Segment Start: Exercise inputs

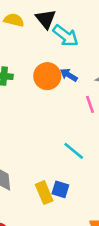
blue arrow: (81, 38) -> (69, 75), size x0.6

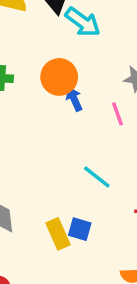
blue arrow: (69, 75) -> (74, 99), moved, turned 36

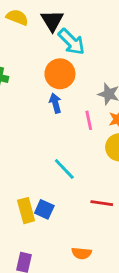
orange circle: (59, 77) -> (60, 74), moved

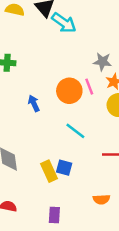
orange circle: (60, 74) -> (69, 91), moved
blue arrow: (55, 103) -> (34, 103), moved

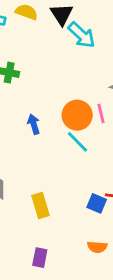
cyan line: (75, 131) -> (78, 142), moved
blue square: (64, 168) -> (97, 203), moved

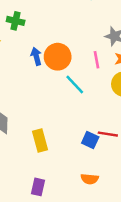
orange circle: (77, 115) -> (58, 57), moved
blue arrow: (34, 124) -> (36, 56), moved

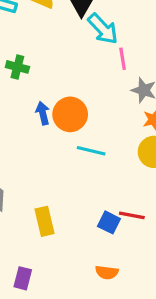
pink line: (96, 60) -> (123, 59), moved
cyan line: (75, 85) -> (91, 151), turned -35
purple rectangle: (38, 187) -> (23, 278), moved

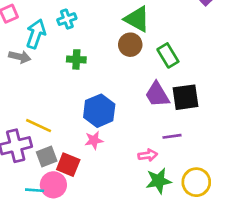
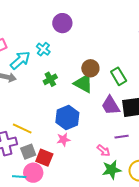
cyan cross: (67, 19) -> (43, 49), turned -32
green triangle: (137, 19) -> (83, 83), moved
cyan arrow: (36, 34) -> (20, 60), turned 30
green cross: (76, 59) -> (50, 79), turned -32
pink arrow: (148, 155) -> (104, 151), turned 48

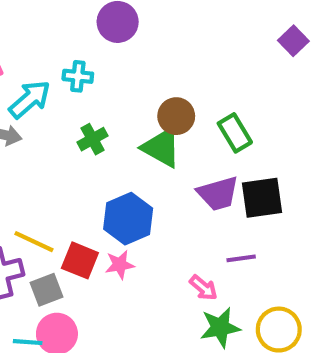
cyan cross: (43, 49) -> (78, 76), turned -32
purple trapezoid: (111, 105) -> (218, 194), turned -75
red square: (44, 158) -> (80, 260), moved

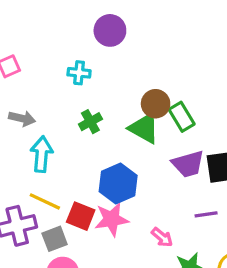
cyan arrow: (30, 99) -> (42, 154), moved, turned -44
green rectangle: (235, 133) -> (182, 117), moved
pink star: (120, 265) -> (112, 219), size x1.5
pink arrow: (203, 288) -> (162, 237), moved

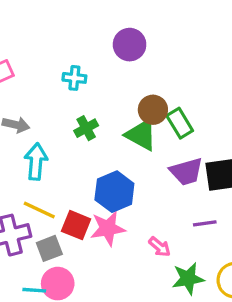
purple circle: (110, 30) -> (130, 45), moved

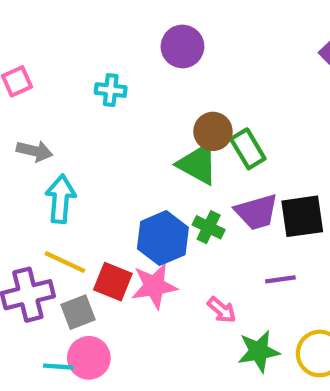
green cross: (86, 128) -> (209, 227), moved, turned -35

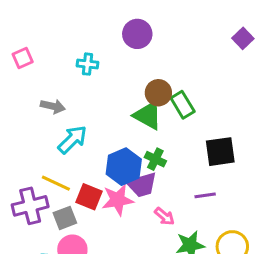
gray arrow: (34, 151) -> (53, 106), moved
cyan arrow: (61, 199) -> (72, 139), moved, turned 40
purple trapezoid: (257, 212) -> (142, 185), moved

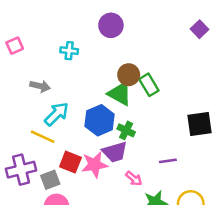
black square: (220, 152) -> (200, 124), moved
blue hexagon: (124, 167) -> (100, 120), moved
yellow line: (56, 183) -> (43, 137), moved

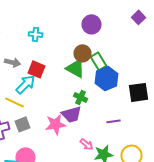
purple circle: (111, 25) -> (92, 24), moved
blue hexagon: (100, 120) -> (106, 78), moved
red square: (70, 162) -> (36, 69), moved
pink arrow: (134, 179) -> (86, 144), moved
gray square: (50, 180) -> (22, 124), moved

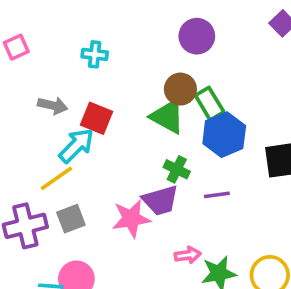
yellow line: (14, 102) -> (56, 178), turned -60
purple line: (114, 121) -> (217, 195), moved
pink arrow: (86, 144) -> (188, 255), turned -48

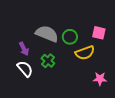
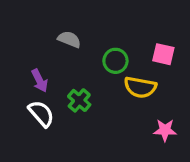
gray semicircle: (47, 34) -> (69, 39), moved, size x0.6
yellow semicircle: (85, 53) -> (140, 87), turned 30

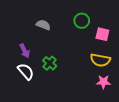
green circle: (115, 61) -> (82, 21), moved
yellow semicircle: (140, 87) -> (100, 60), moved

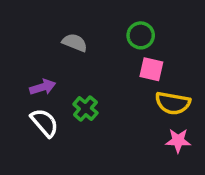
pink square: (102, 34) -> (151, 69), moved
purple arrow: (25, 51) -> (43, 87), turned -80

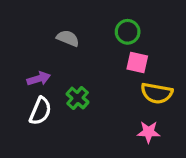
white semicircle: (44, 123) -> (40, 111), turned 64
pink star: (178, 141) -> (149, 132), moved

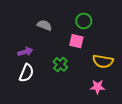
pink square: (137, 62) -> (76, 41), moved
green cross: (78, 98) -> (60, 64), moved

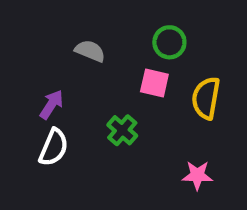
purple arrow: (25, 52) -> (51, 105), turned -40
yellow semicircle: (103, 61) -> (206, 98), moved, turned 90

Segment End: Exercise inputs

§ Request
Reproduce exactly the lines above that run from the one with "yellow semicircle: (140, 87)" to the one with "green cross: (78, 98) -> (60, 64), moved", both included, leaving pictures out.

§ Result of this exercise
yellow semicircle: (140, 87) -> (100, 60), moved

pink square: (102, 34) -> (151, 69), moved
purple arrow: (25, 51) -> (43, 87), turned -80

white semicircle: (44, 123) -> (40, 111), turned 64
pink star: (178, 141) -> (149, 132), moved

pink square: (137, 62) -> (76, 41), moved
green cross: (78, 98) -> (60, 64), moved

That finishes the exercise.